[Stored dataset items]
──────────────────────────────

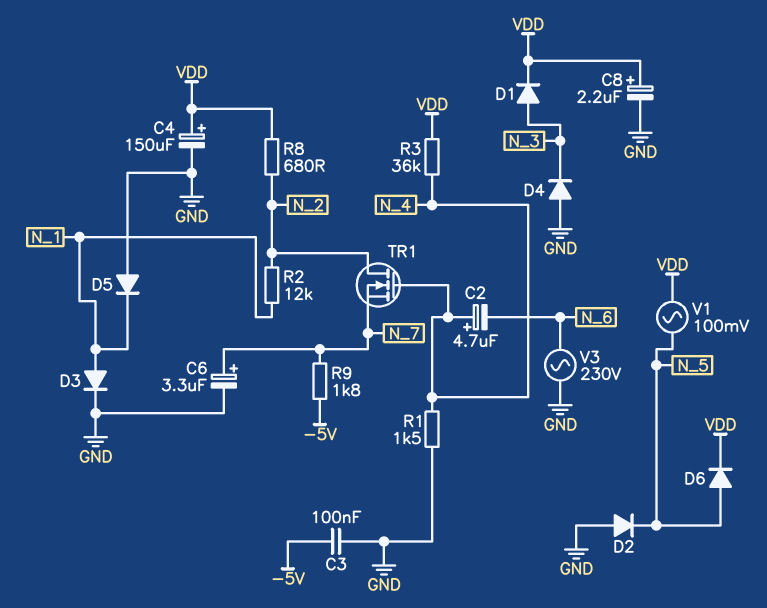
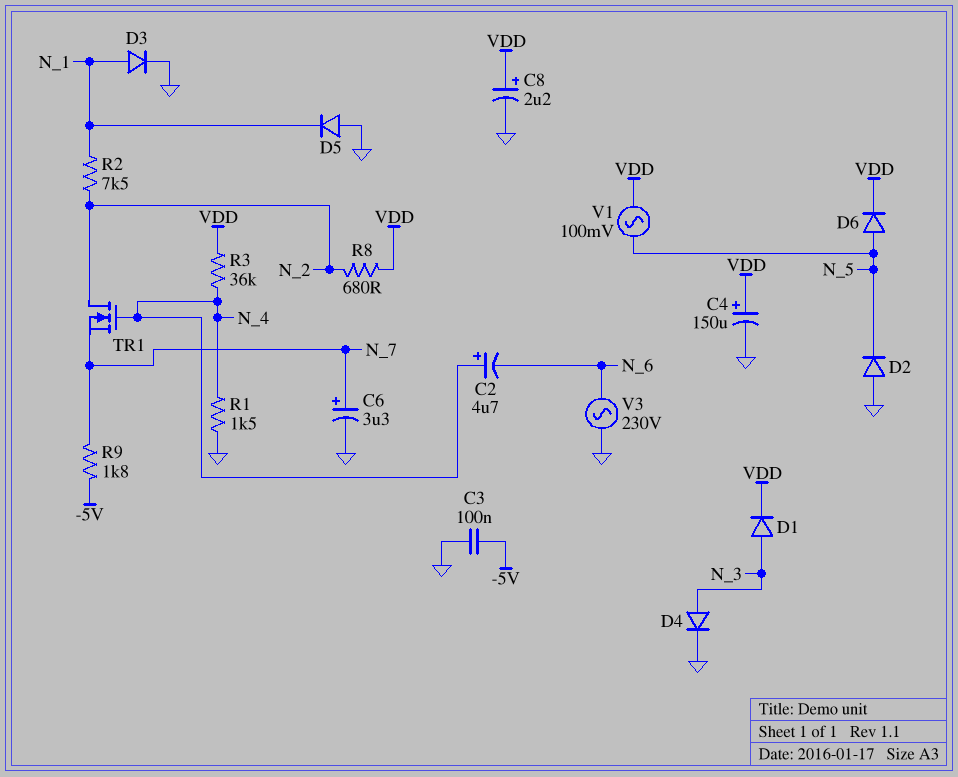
D4: diode (A GND, K N_3) -> diode (A N_3, K GND)
R2: 12k (N_1, N_2) -> 7.5k (N_1, N_2)

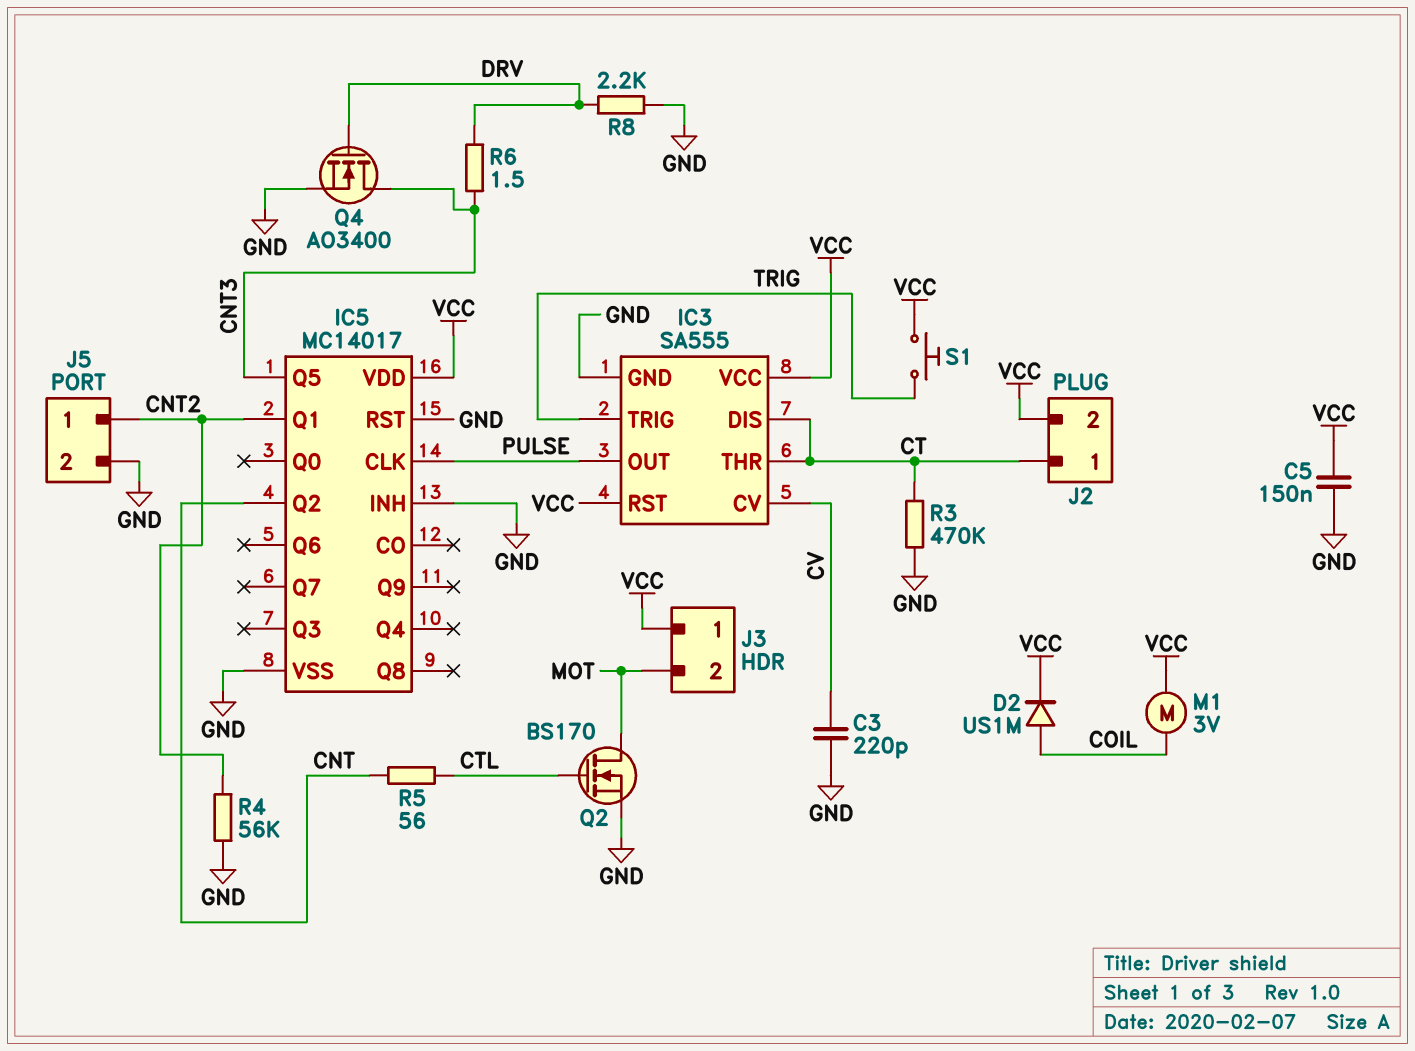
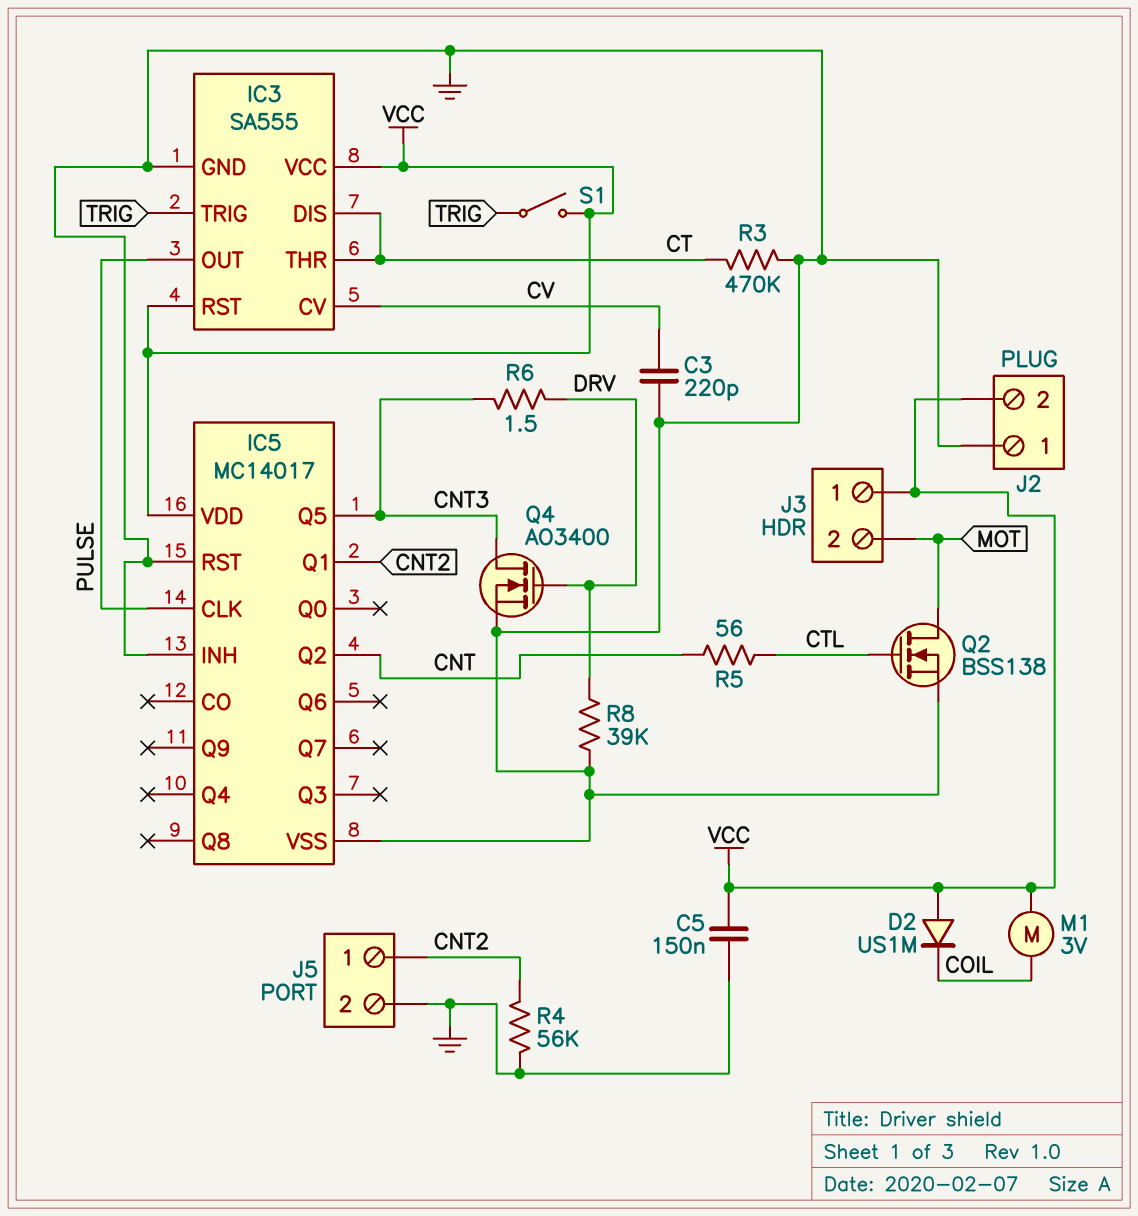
D2: diode US1M (A COIL, K VCC) -> diode US1M (A VCC, K COIL)
J2 pin 1: CT -> GND
Q2: NMOS BS170 (G CTL, D MOT, S GND) -> NMOS BSS138 (G CTL, D MOT, S GND)
R8: 2.2k (DRV, GND) -> 39k (DRV, GND)
S1: button (TRIG, VCC) -> switch (TRIG, VCC)

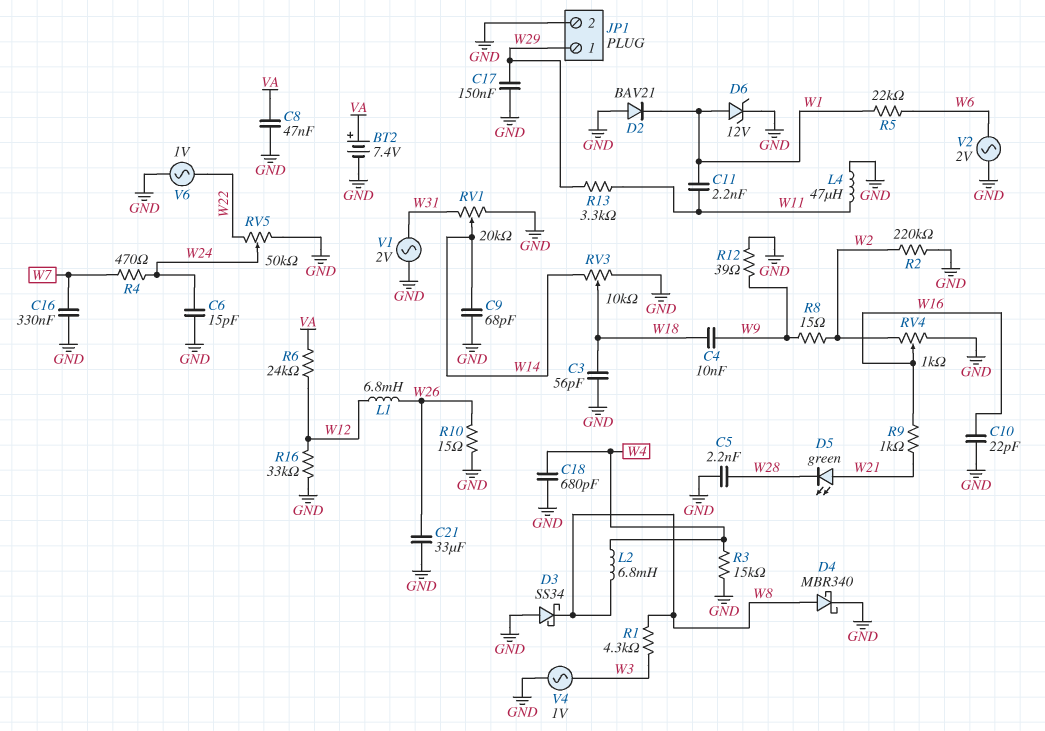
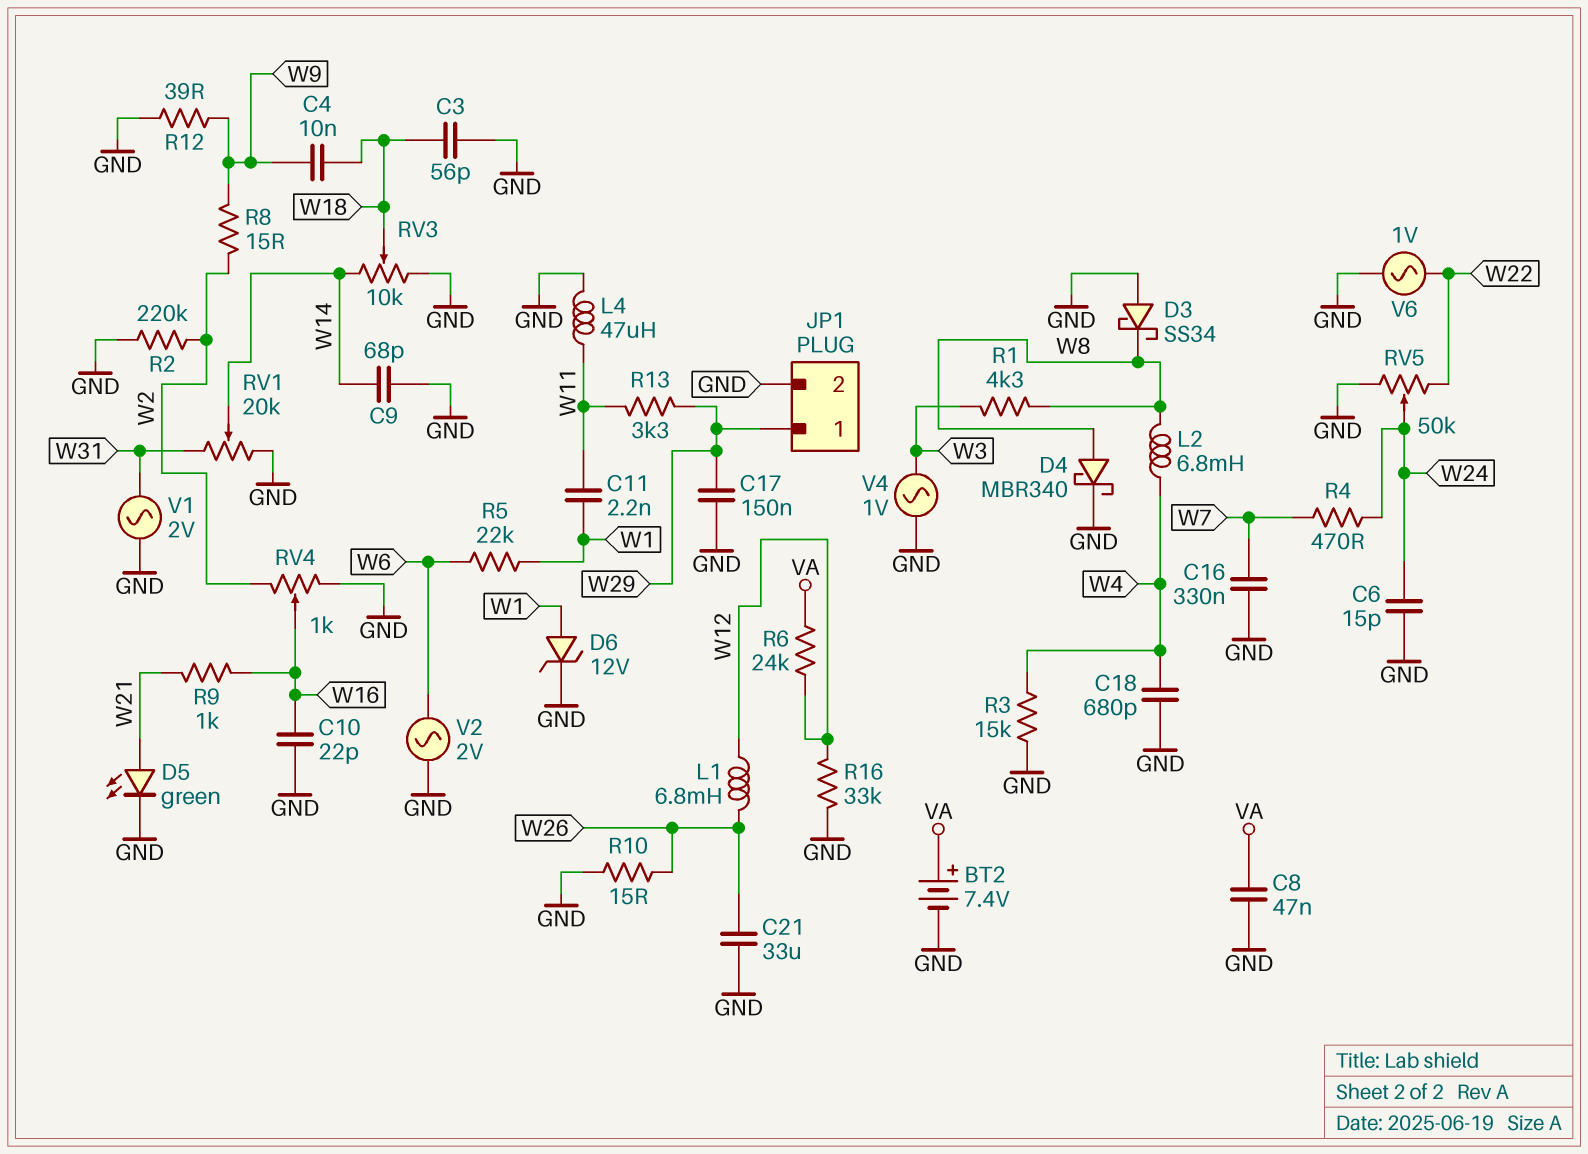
C5: 2.2nF (GND, W28) -> none
D2: diode BAV21 (A GND, K W1) -> none
D5: LED green (A W21, K W28) -> LED green (A W21, K GND)

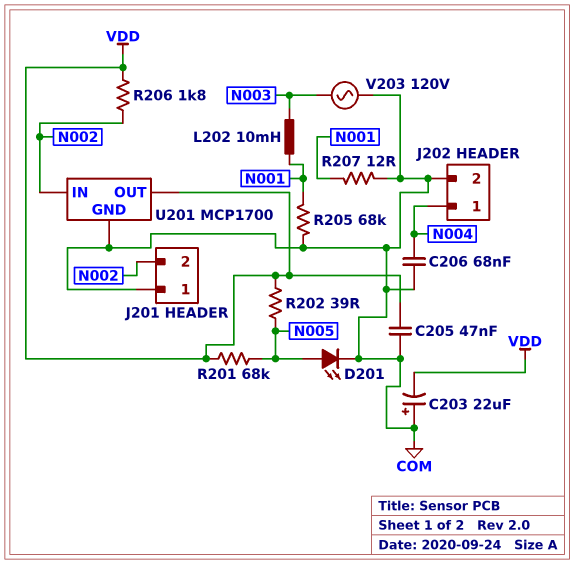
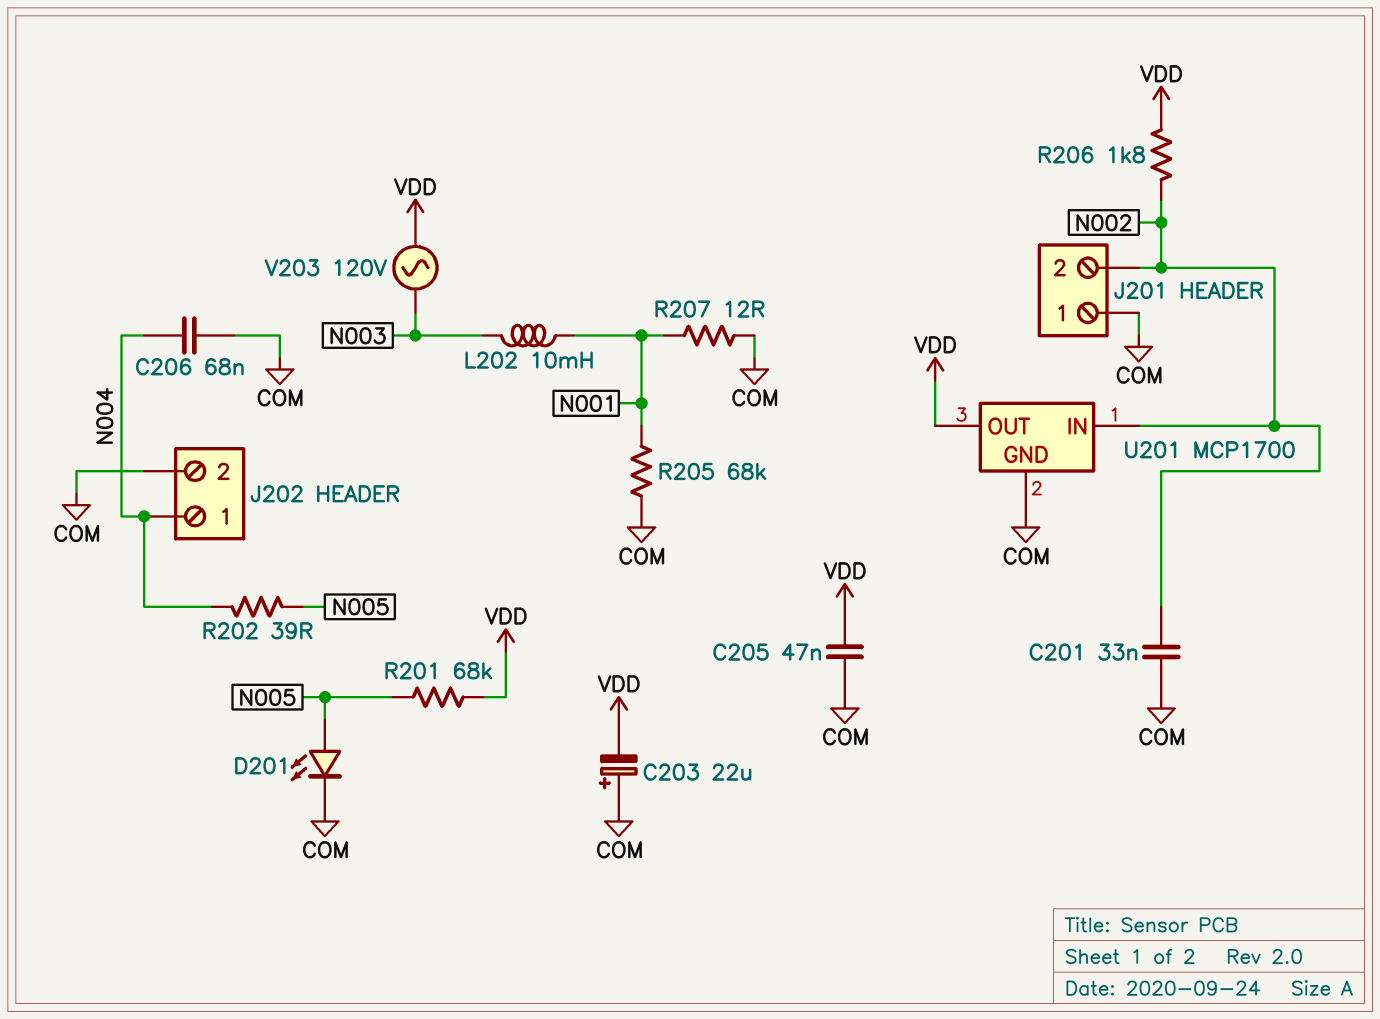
C201: none -> 33nF (COM, N002)
R202: 39 (N005, VDD) -> 39 (N004, N005)
V203: AC 120V (COM, N003) -> AC 120V (N003, VDD)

──────────────────────────────

→ WHAT YOU NEED TO DO
Show all lines in the entries above where the word "diode" appears.

→ FINISHED TASK
D4: diode (A GND, K N_3) -> diode (A N_3, K GND)
D2: diode US1M (A COIL, K VCC) -> diode US1M (A VCC, K COIL)
D2: diode BAV21 (A GND, K W1) -> none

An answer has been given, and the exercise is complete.